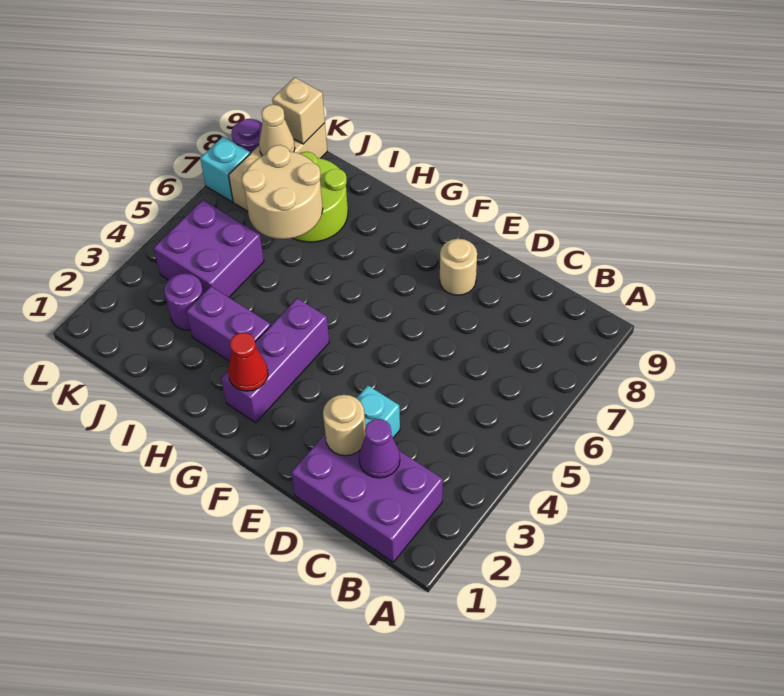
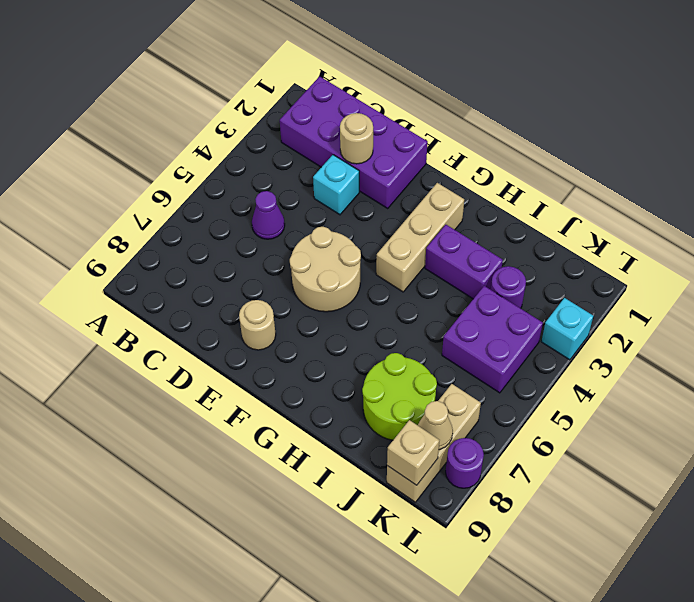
purple brick B1:D2 level 1 -> purple brick B1:E2 level 1
purple cone C2 level 2 -> purple cone C5 level 1
purple brick G2:G4 level 1 -> tan brick G2:G4 level 1
red cone G2 level 2 -> none
tan round brick I6:J7 level 2 -> tan round brick E5:F6 level 1
cyan brick L7 level 1 -> cyan brick L3 level 1

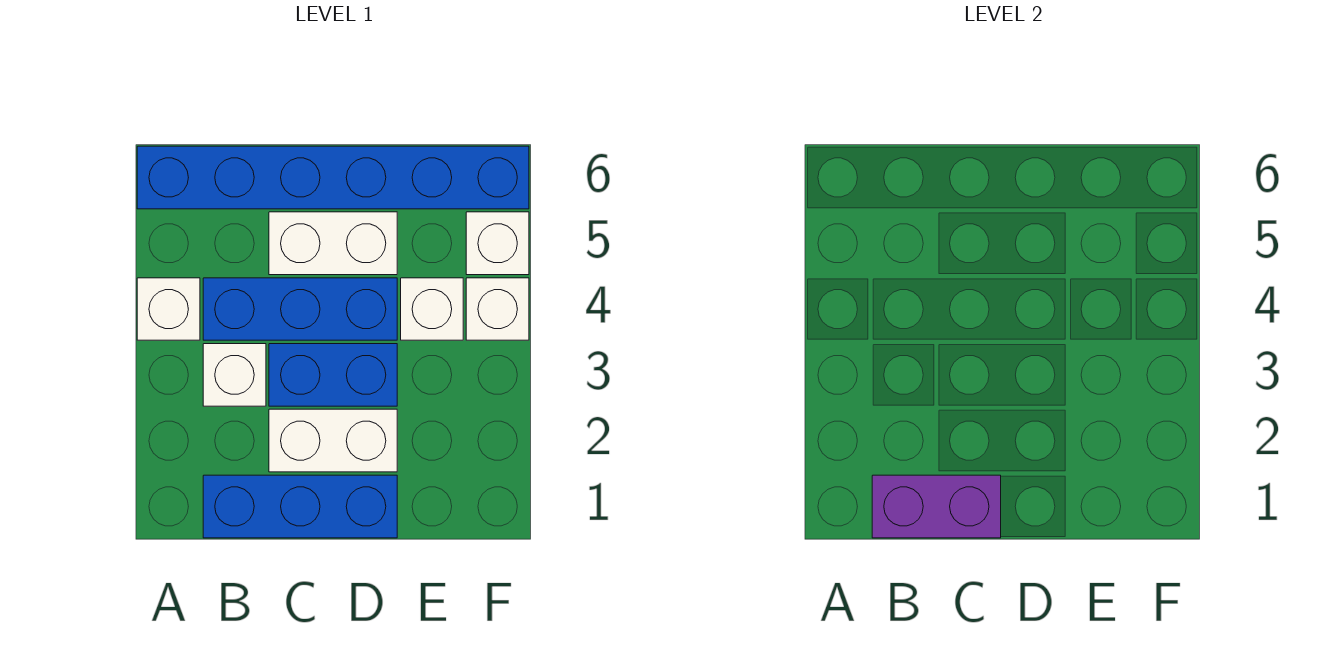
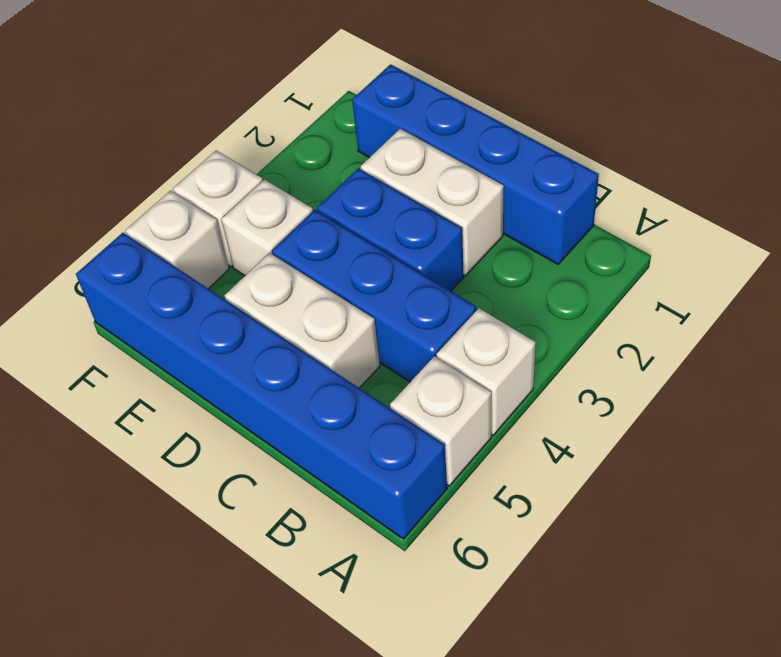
blue brick B1:D1 level 1 -> blue brick B1:E1 level 1
purple brick B1:C1 level 2 -> none
white brick B3 level 1 -> white brick A5 level 1

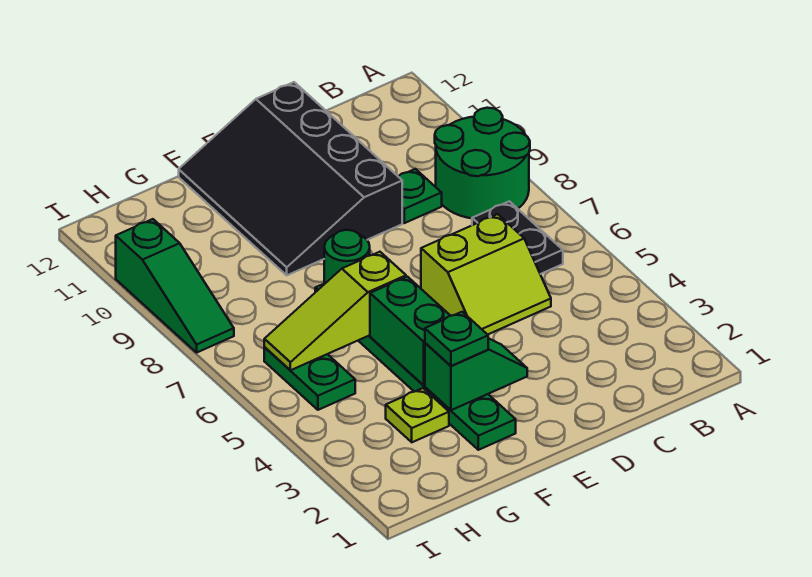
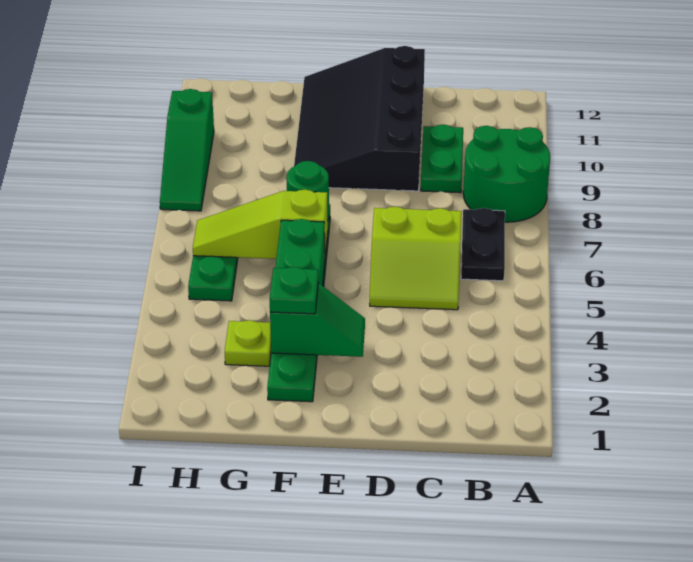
green plate C9 level 1 -> green plate C9:C10 level 1

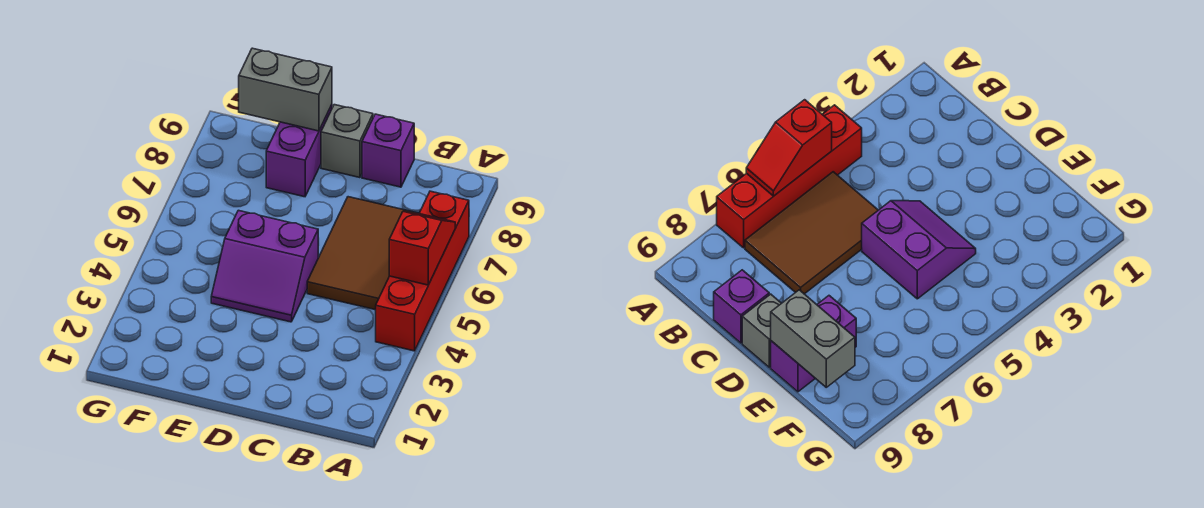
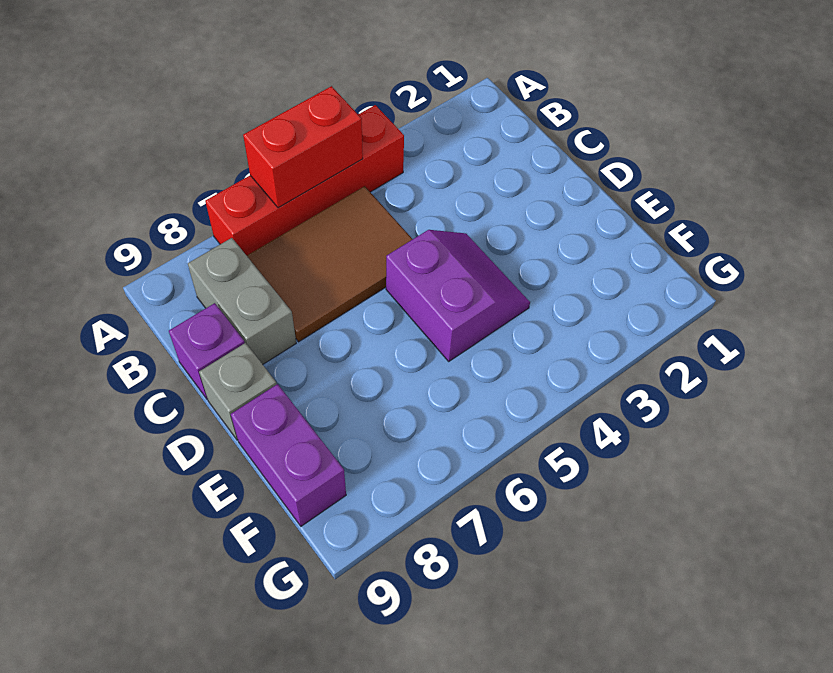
red slope A5:A6 level 2 top 5 -> red brick A5:A6 level 2
purple brick E8:E9 level 1 -> purple brick E9:F9 level 1
grey brick E9:F9 level 2 -> grey brick B8:C8 level 1

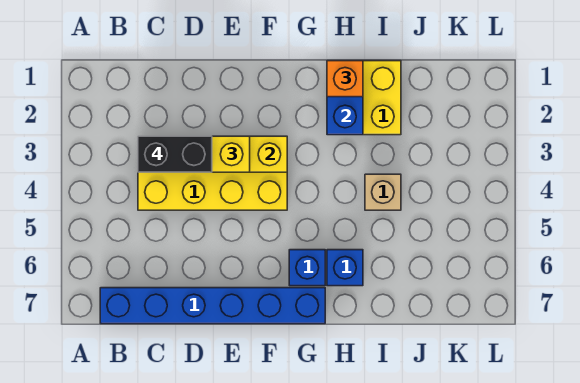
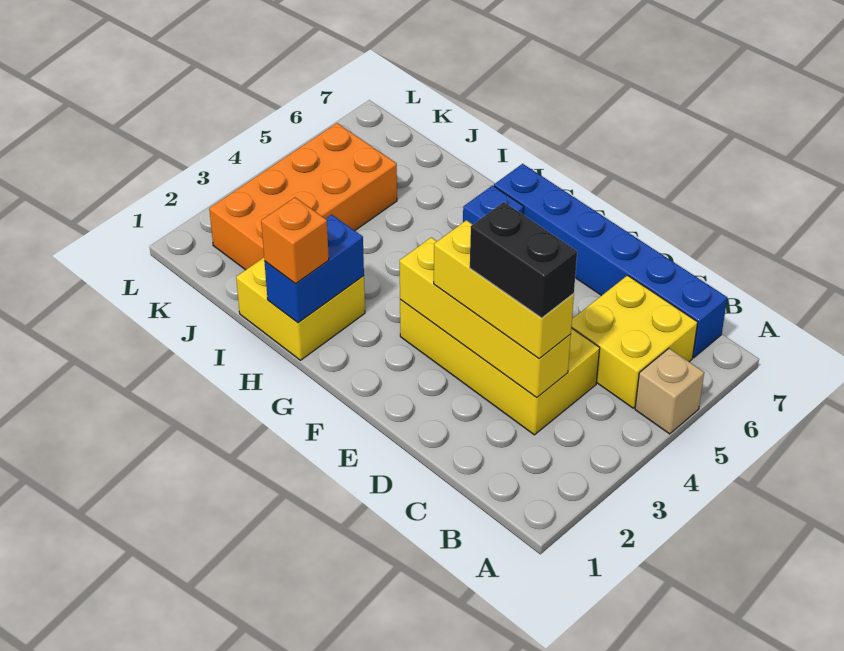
none -> yellow brick B5:C6 level 1
blue brick H6 level 1 -> none
tan brick I4 level 1 -> tan brick A5 level 1
none -> orange brick J2:K5 level 1

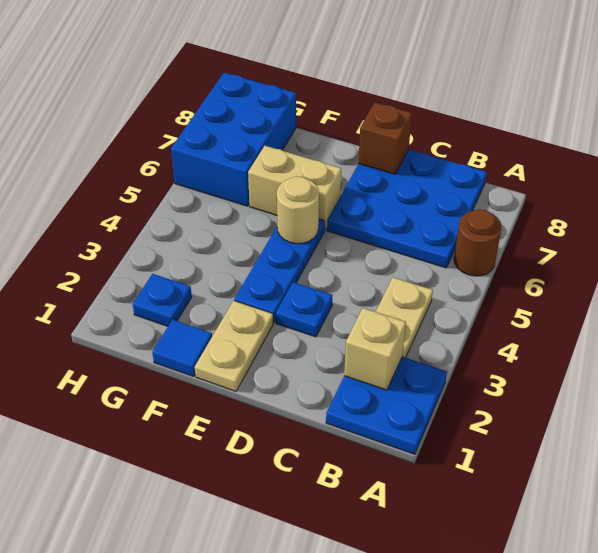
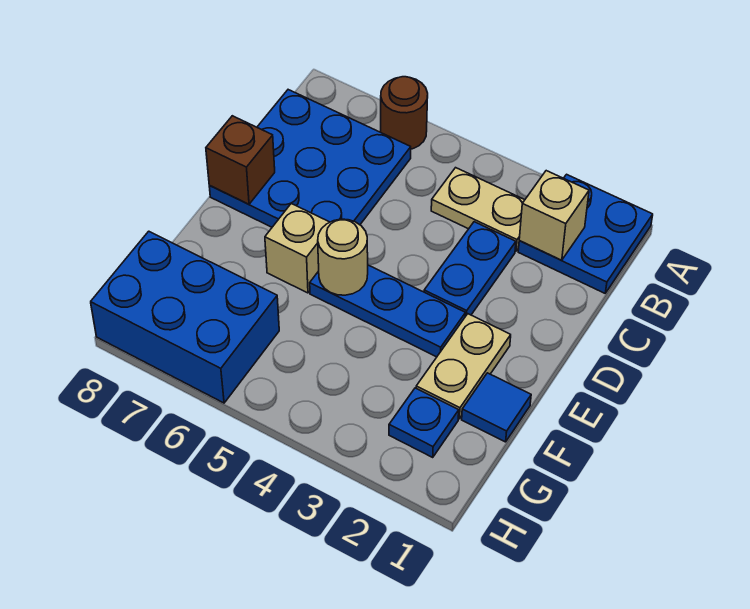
blue plate D3 level 1 -> blue plate C3:D3 level 1
tan plate E1:E2 level 1 -> tan plate E2:F2 level 1
tan brick E6:F6 level 1 -> tan brick E6 level 1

#### TASK BRIEF
Scan the material above and copy every line that holds the string "cone".

#### THE COMPLETED TASK
purple cone C2 level 2 -> purple cone C5 level 1
red cone G2 level 2 -> none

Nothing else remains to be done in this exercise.